DIRECTIONS:
Return exactly the final stretch of the records below, opening with the line that contains "first_place: [168, 228, 259, 278]" and closing with the last line.

Records from a dataset:
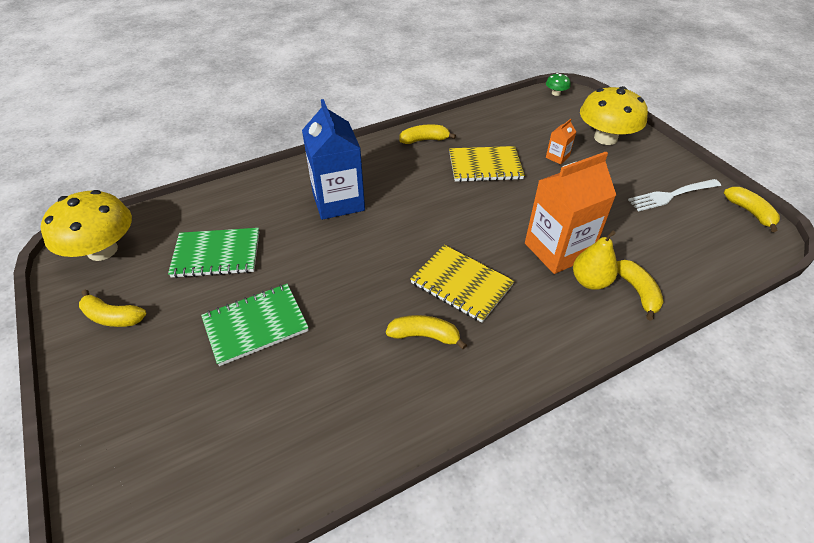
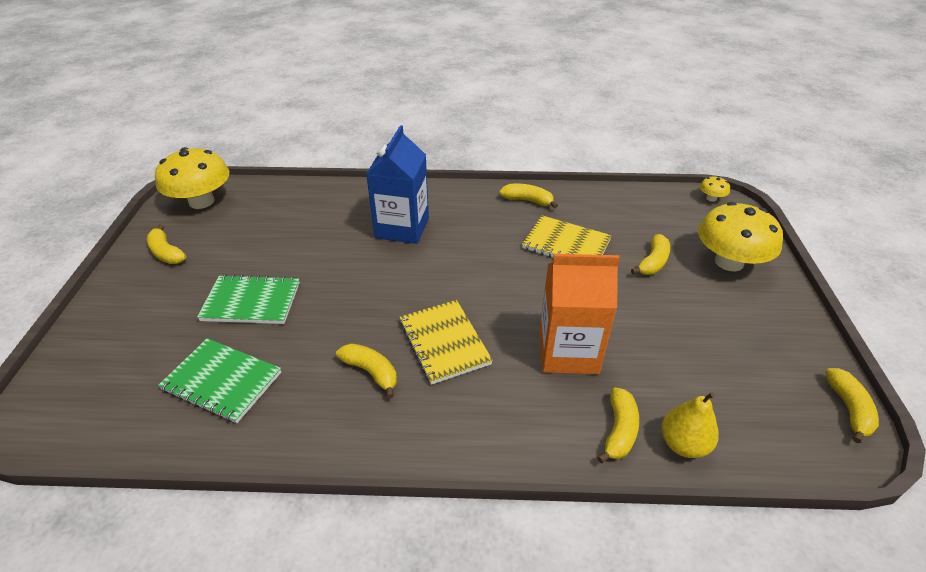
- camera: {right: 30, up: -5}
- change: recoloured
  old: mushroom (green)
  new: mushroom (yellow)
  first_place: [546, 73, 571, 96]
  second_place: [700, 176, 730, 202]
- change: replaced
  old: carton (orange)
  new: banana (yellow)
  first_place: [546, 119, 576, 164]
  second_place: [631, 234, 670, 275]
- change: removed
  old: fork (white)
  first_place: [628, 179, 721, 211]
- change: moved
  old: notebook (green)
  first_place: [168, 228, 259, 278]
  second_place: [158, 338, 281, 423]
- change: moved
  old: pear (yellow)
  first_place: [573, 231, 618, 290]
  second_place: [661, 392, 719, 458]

SOLVED PROBLEM:
  first_place: [168, 228, 259, 278]
  second_place: [158, 338, 281, 423]
- change: moved
  old: pear (yellow)
  first_place: [573, 231, 618, 290]
  second_place: [661, 392, 719, 458]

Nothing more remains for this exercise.